_Directions for this task:_ From the top of the records below, return each line exactly, ending with the line that contains "R25: 10k (GND, SIG31) -> 1.5k (GND, SIG31)".

_Given data:_
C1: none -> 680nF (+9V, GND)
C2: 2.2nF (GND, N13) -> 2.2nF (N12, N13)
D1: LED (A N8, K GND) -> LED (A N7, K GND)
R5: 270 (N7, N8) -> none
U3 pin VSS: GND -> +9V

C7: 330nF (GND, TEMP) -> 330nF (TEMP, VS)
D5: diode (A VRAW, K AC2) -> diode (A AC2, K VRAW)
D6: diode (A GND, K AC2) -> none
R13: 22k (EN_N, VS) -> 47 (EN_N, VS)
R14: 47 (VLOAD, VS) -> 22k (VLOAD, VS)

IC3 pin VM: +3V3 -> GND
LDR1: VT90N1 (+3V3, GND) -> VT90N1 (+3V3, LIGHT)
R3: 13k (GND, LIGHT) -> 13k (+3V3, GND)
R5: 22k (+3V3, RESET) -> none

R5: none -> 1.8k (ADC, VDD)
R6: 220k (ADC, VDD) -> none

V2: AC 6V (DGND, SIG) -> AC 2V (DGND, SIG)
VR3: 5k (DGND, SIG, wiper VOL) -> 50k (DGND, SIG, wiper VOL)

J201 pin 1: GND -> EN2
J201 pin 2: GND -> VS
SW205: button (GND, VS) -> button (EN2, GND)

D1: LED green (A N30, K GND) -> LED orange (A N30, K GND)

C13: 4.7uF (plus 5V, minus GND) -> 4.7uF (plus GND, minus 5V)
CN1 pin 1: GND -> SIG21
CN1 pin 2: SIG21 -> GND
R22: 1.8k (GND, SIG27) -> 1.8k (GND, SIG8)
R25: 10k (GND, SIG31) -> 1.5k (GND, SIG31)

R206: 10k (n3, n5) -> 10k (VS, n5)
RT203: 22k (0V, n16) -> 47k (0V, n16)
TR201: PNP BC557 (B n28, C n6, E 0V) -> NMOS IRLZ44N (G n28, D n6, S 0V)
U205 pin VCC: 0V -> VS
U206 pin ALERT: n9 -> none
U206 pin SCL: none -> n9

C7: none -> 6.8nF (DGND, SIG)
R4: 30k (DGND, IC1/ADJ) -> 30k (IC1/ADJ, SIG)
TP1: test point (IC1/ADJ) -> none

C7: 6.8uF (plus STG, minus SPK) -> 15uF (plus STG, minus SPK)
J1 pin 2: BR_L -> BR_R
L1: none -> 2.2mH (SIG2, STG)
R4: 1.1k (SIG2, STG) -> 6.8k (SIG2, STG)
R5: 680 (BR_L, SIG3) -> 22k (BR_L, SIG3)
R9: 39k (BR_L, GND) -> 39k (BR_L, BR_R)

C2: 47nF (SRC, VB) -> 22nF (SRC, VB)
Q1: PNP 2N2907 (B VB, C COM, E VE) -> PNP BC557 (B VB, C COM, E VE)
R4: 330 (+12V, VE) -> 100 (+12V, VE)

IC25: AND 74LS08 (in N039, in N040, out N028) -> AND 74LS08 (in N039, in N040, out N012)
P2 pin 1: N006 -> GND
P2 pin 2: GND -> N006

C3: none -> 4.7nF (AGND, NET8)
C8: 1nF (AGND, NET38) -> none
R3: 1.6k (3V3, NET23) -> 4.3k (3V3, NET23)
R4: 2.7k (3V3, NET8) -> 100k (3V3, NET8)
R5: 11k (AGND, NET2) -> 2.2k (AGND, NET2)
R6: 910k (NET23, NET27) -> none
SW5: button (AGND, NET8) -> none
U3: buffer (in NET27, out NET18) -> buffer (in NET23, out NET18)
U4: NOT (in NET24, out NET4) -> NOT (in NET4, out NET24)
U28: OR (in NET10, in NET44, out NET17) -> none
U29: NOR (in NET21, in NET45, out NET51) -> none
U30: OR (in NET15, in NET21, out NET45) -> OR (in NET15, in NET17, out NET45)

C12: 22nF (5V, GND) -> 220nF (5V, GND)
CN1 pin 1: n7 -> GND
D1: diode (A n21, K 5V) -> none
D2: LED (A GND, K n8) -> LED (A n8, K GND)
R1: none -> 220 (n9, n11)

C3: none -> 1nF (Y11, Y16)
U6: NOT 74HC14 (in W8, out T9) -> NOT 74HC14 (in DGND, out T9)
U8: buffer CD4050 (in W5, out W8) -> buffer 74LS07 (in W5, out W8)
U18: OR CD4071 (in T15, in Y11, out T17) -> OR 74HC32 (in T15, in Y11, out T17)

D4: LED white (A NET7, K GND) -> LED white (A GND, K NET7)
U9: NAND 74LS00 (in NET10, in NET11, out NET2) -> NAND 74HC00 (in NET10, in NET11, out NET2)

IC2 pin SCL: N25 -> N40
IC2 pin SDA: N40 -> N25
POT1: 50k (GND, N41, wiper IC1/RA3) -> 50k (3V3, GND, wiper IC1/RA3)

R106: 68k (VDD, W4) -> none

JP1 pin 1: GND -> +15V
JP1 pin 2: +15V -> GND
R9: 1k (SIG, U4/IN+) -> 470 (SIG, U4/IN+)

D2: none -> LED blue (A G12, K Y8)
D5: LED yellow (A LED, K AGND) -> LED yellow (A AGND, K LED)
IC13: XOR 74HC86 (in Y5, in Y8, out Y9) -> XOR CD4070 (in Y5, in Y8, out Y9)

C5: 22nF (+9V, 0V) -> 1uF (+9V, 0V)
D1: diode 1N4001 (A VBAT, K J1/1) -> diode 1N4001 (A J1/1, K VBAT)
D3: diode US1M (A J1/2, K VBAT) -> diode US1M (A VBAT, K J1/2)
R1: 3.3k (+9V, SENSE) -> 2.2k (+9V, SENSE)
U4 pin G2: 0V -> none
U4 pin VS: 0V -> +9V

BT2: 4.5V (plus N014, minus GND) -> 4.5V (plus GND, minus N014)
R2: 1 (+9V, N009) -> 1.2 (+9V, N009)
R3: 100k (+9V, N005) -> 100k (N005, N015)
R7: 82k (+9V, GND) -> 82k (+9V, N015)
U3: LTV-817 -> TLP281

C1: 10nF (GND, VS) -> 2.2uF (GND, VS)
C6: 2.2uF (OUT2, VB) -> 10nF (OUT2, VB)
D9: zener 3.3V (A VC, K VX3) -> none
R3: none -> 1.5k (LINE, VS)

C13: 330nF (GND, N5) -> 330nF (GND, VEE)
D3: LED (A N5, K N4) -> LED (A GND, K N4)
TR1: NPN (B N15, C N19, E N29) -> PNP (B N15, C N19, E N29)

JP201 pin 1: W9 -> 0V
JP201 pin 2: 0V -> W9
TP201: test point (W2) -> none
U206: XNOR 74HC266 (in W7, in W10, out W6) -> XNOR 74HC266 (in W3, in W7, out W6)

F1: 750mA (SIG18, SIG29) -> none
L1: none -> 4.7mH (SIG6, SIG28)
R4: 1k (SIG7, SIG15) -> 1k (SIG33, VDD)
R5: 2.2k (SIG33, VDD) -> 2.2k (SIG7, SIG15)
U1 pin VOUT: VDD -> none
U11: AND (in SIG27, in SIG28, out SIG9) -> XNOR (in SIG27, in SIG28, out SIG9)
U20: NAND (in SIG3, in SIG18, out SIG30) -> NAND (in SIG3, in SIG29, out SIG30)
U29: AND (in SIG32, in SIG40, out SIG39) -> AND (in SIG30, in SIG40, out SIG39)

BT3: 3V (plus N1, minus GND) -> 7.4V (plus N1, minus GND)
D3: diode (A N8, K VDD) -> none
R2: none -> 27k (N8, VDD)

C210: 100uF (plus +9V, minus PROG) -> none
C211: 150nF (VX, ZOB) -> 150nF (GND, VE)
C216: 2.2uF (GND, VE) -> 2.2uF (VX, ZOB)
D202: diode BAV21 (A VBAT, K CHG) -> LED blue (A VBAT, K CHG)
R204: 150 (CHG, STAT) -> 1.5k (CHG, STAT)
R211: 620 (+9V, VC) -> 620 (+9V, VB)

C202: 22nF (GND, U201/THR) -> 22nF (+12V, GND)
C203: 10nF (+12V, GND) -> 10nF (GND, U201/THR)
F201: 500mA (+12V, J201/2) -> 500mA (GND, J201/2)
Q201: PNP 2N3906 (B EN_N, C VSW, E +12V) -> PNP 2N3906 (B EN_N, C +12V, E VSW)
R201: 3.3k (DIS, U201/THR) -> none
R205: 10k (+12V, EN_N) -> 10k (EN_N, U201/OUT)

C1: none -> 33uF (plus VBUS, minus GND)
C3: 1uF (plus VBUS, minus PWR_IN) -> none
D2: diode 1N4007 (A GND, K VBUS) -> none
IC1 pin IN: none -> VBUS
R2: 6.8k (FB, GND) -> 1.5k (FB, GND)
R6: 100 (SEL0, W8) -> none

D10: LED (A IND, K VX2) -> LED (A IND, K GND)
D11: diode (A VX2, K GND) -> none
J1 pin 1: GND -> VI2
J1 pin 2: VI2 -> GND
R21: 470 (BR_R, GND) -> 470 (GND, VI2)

_Exercise solution:_
C1: none -> 680nF (+9V, GND)
C2: 2.2nF (GND, N13) -> 2.2nF (N12, N13)
D1: LED (A N8, K GND) -> LED (A N7, K GND)
R5: 270 (N7, N8) -> none
U3 pin VSS: GND -> +9V

C7: 330nF (GND, TEMP) -> 330nF (TEMP, VS)
D5: diode (A VRAW, K AC2) -> diode (A AC2, K VRAW)
D6: diode (A GND, K AC2) -> none
R13: 22k (EN_N, VS) -> 47 (EN_N, VS)
R14: 47 (VLOAD, VS) -> 22k (VLOAD, VS)

IC3 pin VM: +3V3 -> GND
LDR1: VT90N1 (+3V3, GND) -> VT90N1 (+3V3, LIGHT)
R3: 13k (GND, LIGHT) -> 13k (+3V3, GND)
R5: 22k (+3V3, RESET) -> none

R5: none -> 1.8k (ADC, VDD)
R6: 220k (ADC, VDD) -> none

V2: AC 6V (DGND, SIG) -> AC 2V (DGND, SIG)
VR3: 5k (DGND, SIG, wiper VOL) -> 50k (DGND, SIG, wiper VOL)

J201 pin 1: GND -> EN2
J201 pin 2: GND -> VS
SW205: button (GND, VS) -> button (EN2, GND)

D1: LED green (A N30, K GND) -> LED orange (A N30, K GND)

C13: 4.7uF (plus 5V, minus GND) -> 4.7uF (plus GND, minus 5V)
CN1 pin 1: GND -> SIG21
CN1 pin 2: SIG21 -> GND
R22: 1.8k (GND, SIG27) -> 1.8k (GND, SIG8)
R25: 10k (GND, SIG31) -> 1.5k (GND, SIG31)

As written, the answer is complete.